_Instructions for the task_. For the material below, output exactly the span from the line with "lime 1x2 brick [158,232,270,286]" to the line with "lime 1x2 brick [387,289,441,400]", including both, and nothing besides.

_Study material_.

════

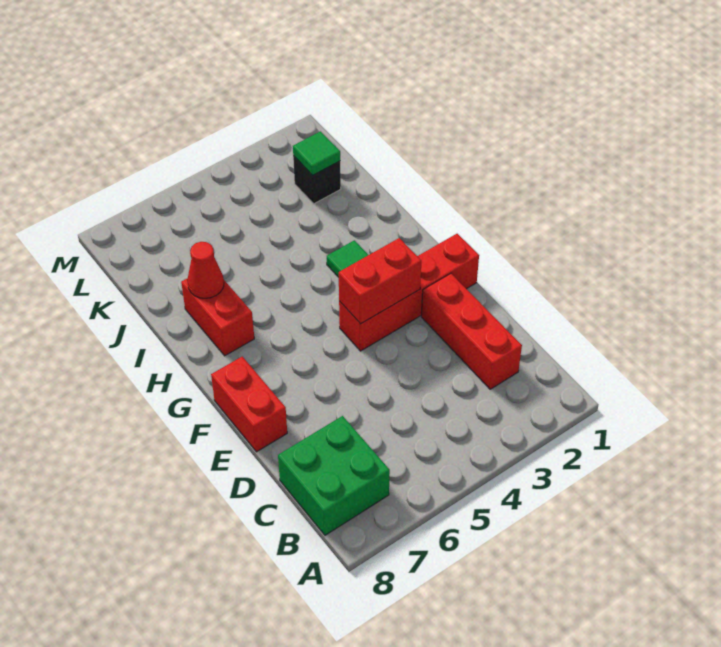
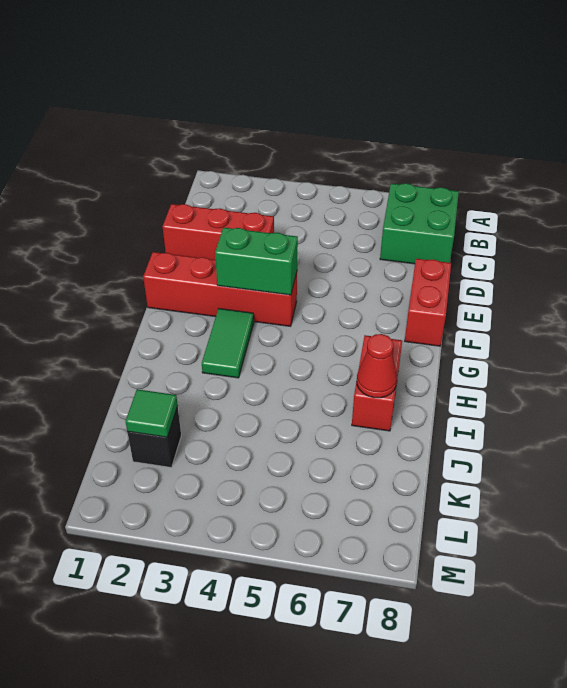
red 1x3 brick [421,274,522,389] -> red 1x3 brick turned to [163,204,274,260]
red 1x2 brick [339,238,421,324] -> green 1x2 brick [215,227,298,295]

════

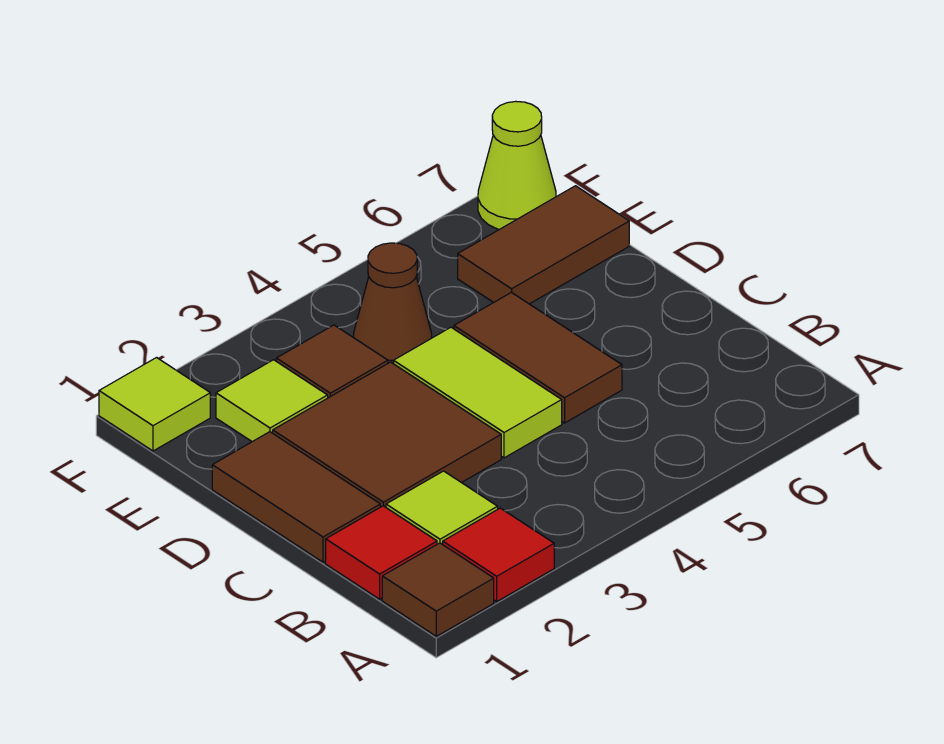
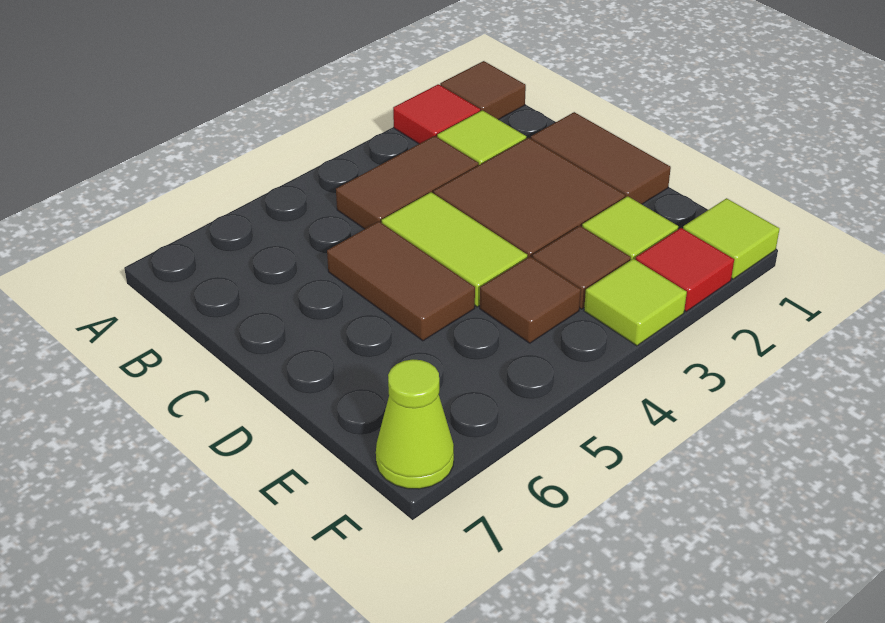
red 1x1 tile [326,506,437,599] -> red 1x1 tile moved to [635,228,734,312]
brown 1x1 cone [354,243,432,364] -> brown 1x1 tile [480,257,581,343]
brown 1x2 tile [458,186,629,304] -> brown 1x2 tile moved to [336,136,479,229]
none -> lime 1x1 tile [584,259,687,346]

════

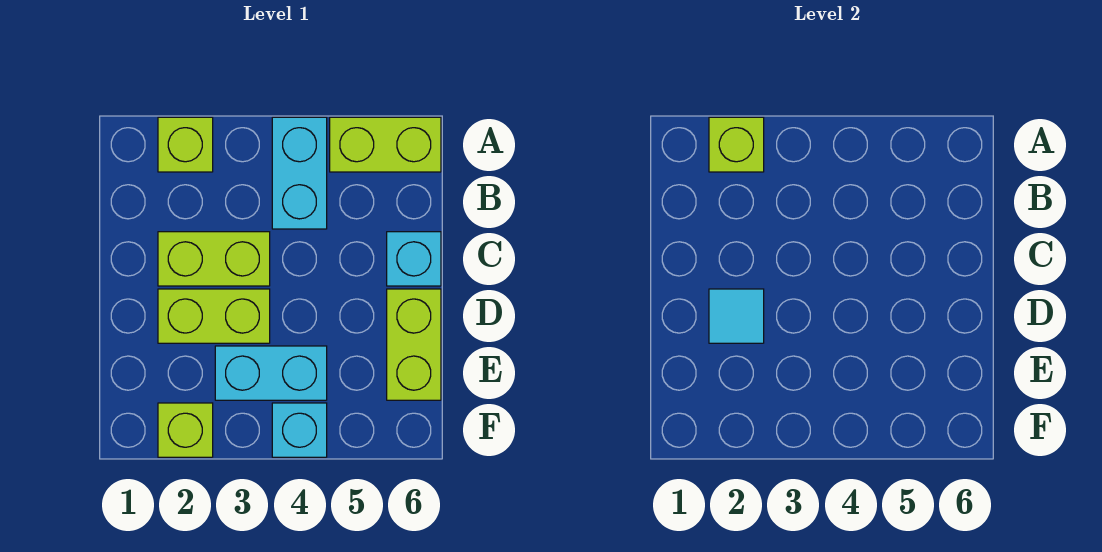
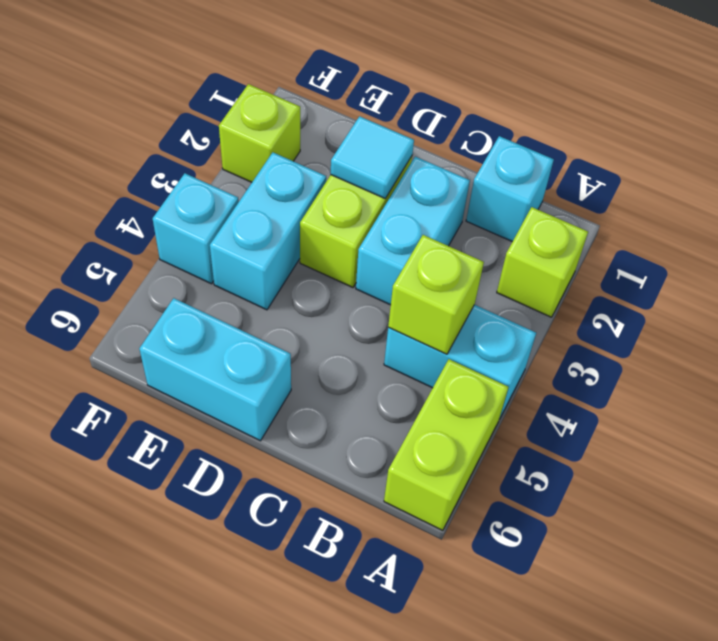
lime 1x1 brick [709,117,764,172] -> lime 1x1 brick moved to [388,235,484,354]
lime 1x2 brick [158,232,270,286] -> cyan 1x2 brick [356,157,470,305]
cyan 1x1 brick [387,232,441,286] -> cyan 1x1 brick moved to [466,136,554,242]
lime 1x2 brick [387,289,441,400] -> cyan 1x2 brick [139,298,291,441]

════

_Result of the task_.
lime 1x2 brick [158,232,270,286] -> cyan 1x2 brick [356,157,470,305]
cyan 1x1 brick [387,232,441,286] -> cyan 1x1 brick moved to [466,136,554,242]
lime 1x2 brick [387,289,441,400] -> cyan 1x2 brick [139,298,291,441]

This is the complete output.